> Information supplied
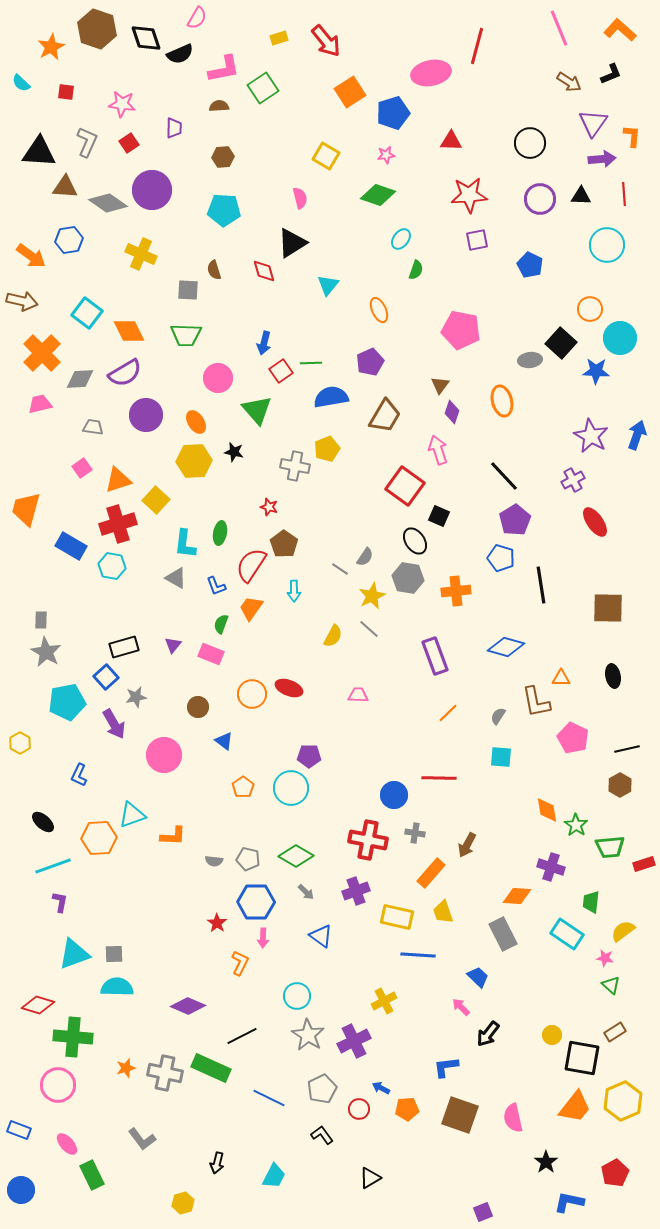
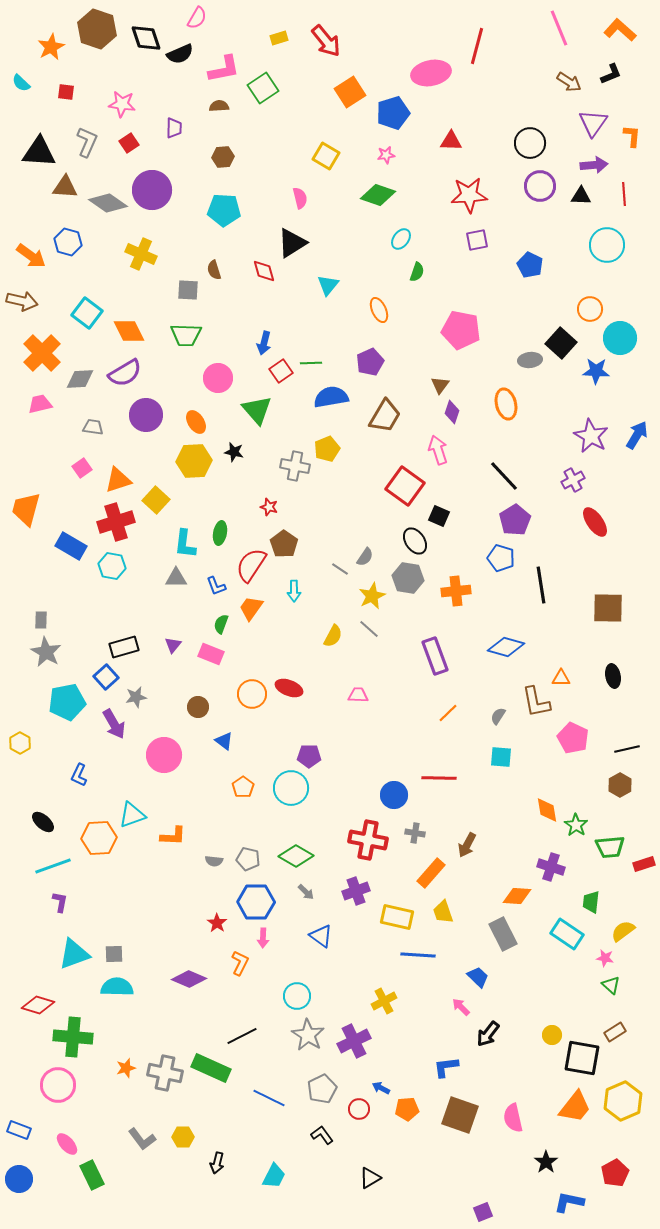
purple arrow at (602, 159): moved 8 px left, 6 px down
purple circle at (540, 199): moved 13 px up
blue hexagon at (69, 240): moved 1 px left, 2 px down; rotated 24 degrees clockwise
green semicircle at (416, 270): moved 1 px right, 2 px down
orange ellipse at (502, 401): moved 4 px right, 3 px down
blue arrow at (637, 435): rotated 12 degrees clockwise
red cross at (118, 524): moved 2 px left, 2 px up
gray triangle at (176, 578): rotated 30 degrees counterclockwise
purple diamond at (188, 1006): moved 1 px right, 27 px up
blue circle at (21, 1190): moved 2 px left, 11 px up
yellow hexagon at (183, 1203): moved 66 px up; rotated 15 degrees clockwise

--

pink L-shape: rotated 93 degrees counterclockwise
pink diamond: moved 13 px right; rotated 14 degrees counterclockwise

> What is expected
Can you reproduce, word for word, the stretch of entries from the line containing "pink L-shape: rotated" through the line containing "pink diamond: moved"?

> Finished answer
pink L-shape: rotated 93 degrees counterclockwise
pink diamond: moved 13 px right; rotated 14 degrees counterclockwise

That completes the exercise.